-- Directions for this task --
Restate the entries below exactly, and keep all images out of the answer.

[[ Available data, beginning ]]

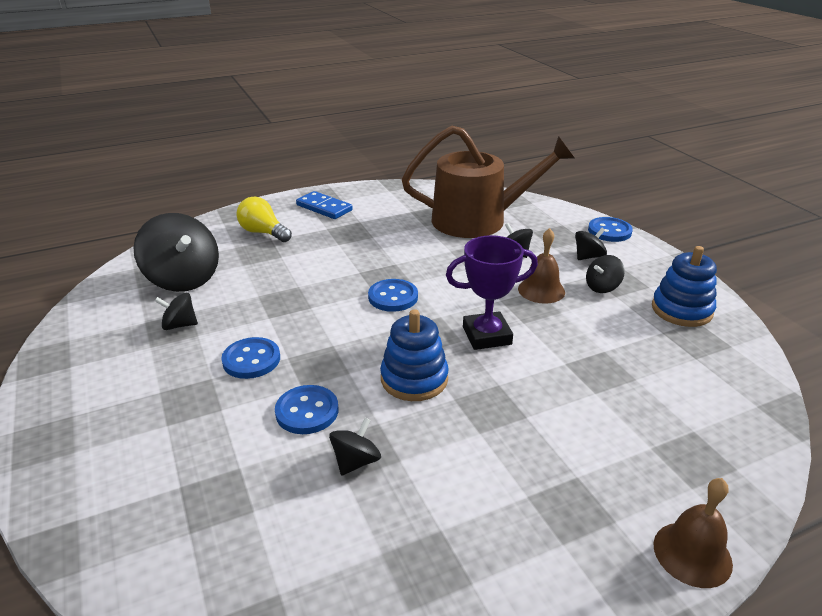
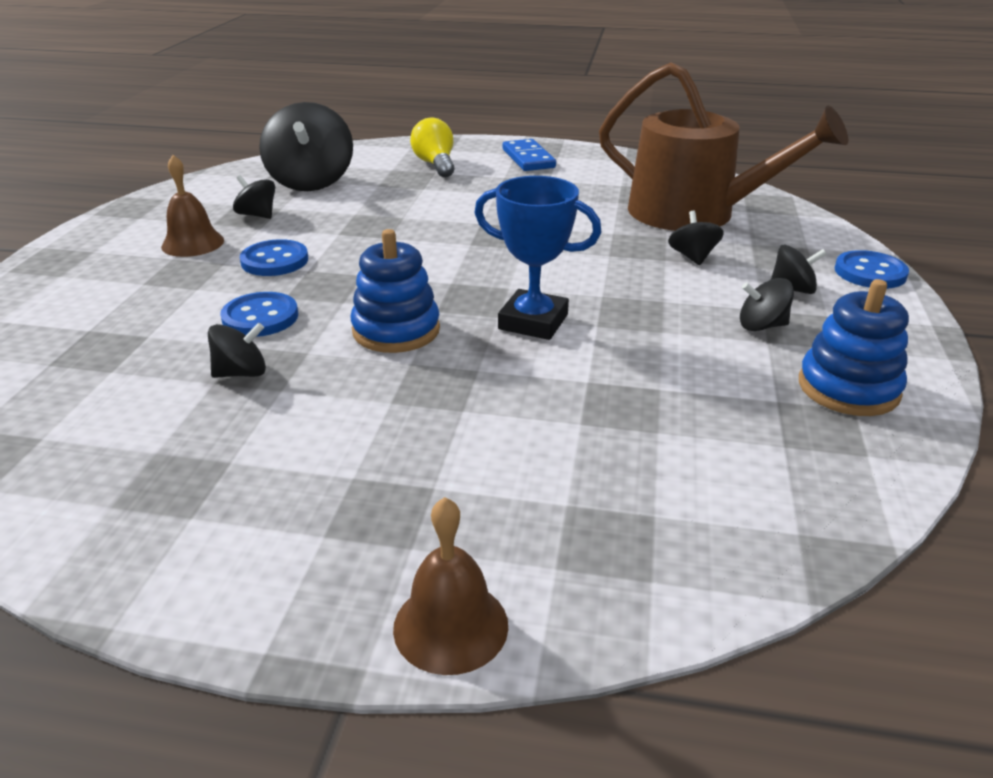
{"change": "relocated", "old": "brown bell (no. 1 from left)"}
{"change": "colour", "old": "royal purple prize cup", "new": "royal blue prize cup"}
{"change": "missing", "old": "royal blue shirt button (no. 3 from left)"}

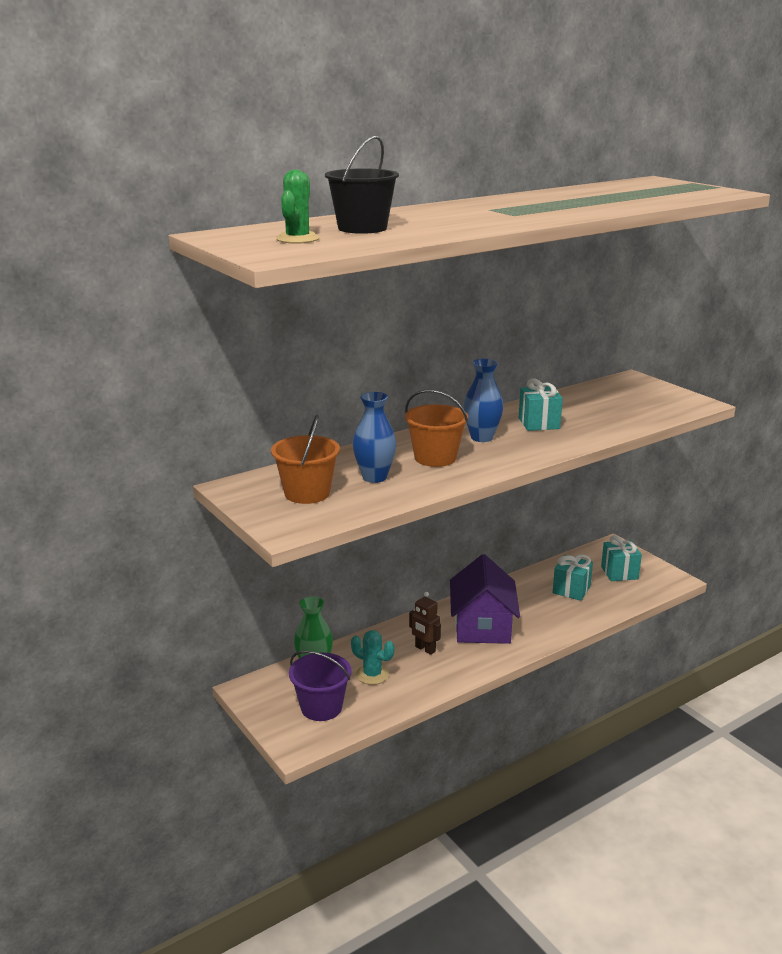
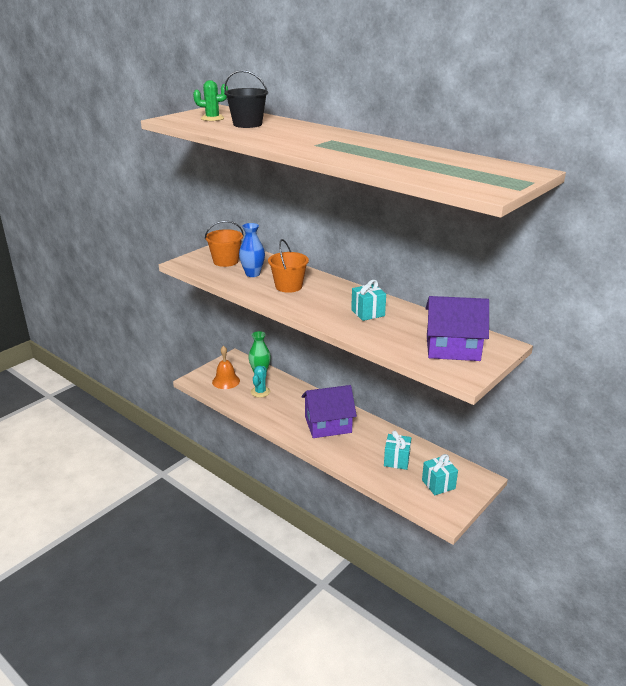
{"change": "missing", "old": "royal blue flower vase (no. 2 from left)"}
{"change": "missing", "old": "brown robot figure"}
{"change": "exchanged", "old": "royal purple bucket", "new": "bright orange bell"}
{"change": "appeared", "new": "royal purple cottage (no. 2 from left)"}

[[ Available data, end ]]

-- Answer box --
{"change": "relocated", "old": "brown bell (no. 1 from left)"}
{"change": "colour", "old": "royal purple prize cup", "new": "royal blue prize cup"}
{"change": "missing", "old": "royal blue shirt button (no. 3 from left)"}

{"change": "missing", "old": "royal blue flower vase (no. 2 from left)"}
{"change": "missing", "old": "brown robot figure"}
{"change": "exchanged", "old": "royal purple bucket", "new": "bright orange bell"}
{"change": "appeared", "new": "royal purple cottage (no. 2 from left)"}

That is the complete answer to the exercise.